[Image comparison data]
==================================================

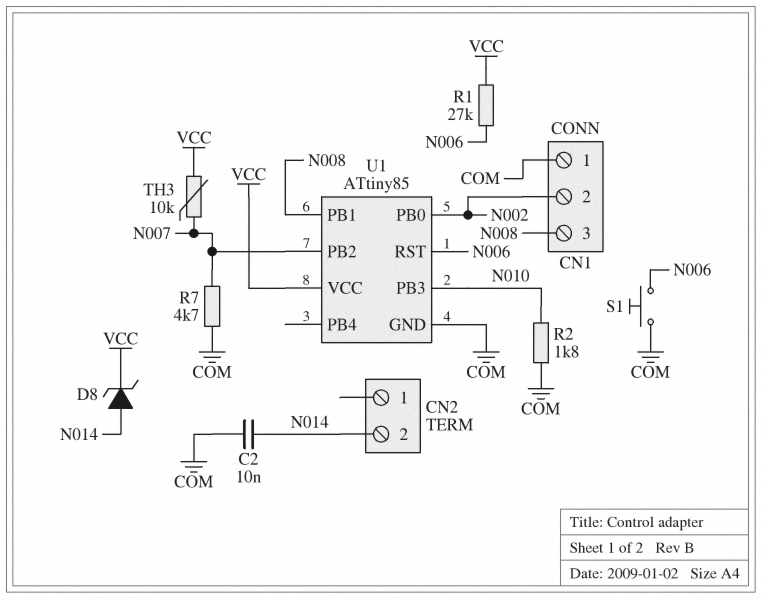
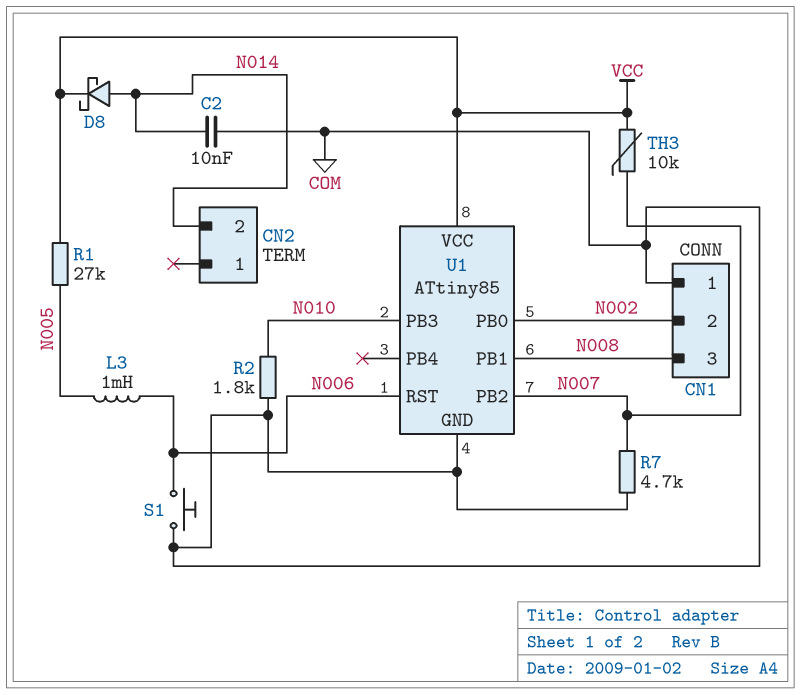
D8: zener (A N014, K VCC) -> schottky (A N014, K VCC)
L3: none -> 1mH (N005, N006)
R1: 27k (N006, VCC) -> 27k (N005, VCC)

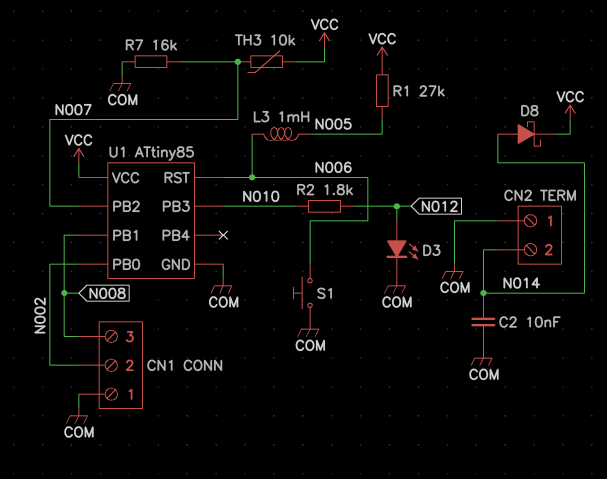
CN2 pin 1: none -> COM
D3: none -> LED (A N012, K COM)
R2: 1.8k (COM, N010) -> 1.8k (N010, N012)
R7: 4.7k (COM, N007) -> 16k (COM, N007)

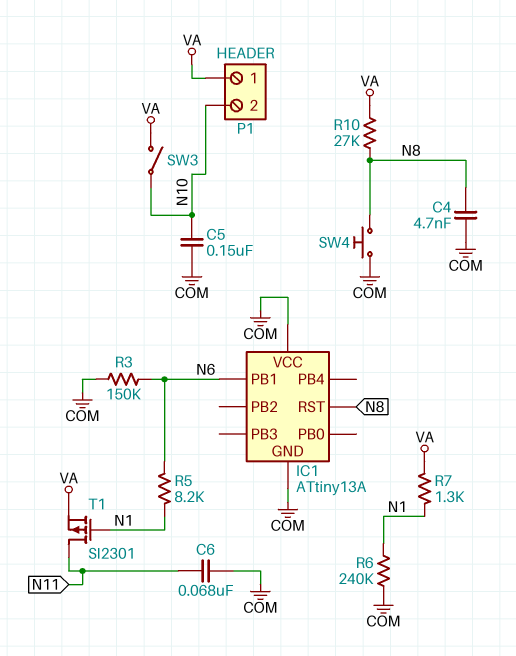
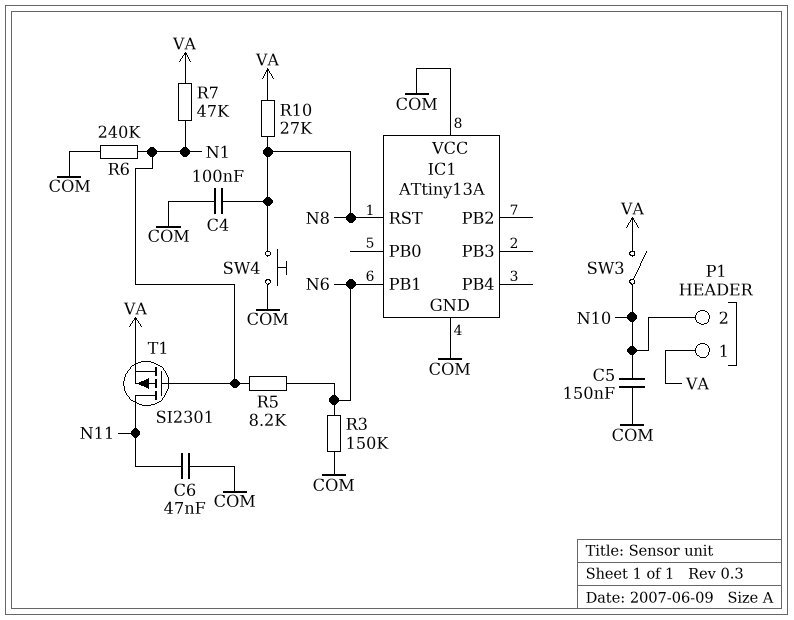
C4: 4.7nF (COM, N8) -> 100nF (COM, N8)
C6: 68nF (COM, N11) -> 47nF (COM, N11)
R7: 1.3k (N1, VA) -> 47k (N1, VA)

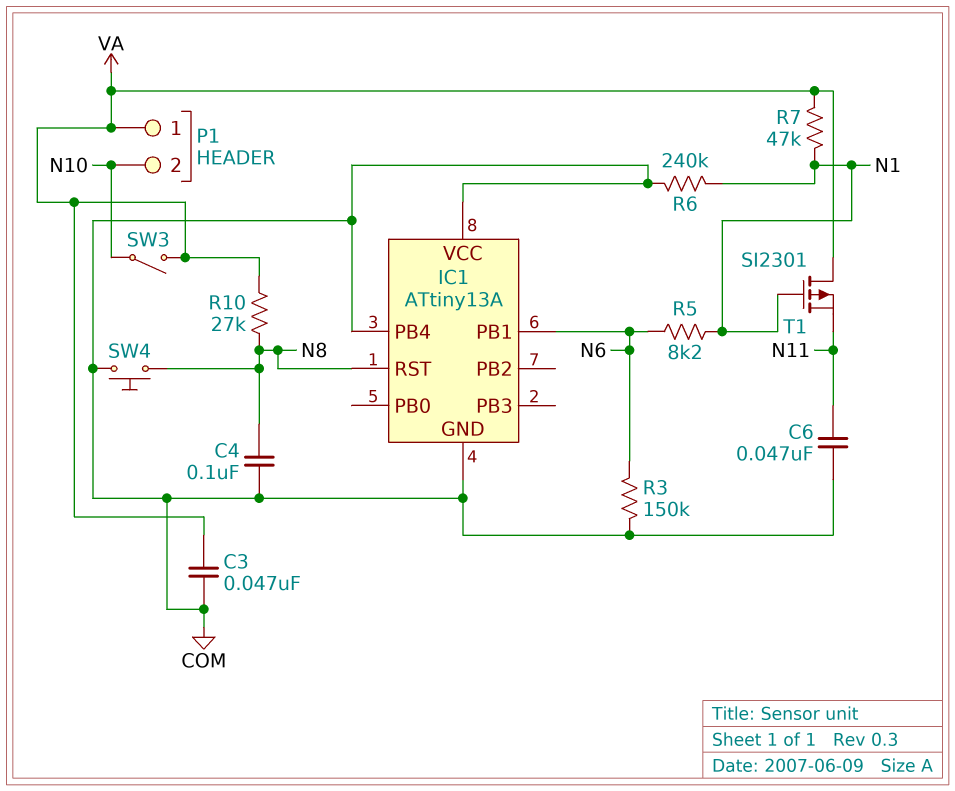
C3: none -> 47nF (COM, VA)
C5: 150nF (COM, N10) -> none
IC1 pin PB4: none -> COM
T1: PMOS SI2301 (G N1, D N11, S VA) -> PMOS SI2301 (G N1, D VA, S N11)

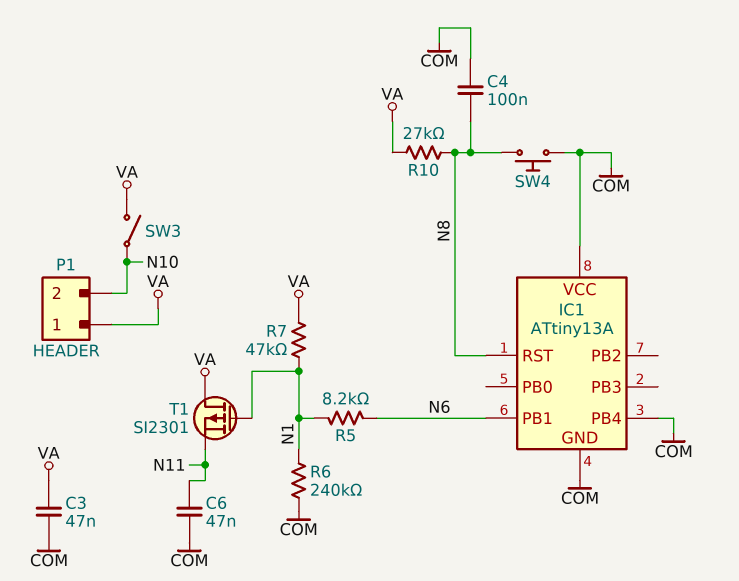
R3: 150k (COM, N6) -> none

==================================================

### About this exercise:
From the line that contains "R7: 1.3k (N1, VA) -> 47k (N1, VA)" through the last line of the entries, transcribe every line exactly, leaving out the pictures.

### Reply to the task:
R7: 1.3k (N1, VA) -> 47k (N1, VA)

C3: none -> 47nF (COM, VA)
C5: 150nF (COM, N10) -> none
IC1 pin PB4: none -> COM
T1: PMOS SI2301 (G N1, D N11, S VA) -> PMOS SI2301 (G N1, D VA, S N11)

R3: 150k (COM, N6) -> none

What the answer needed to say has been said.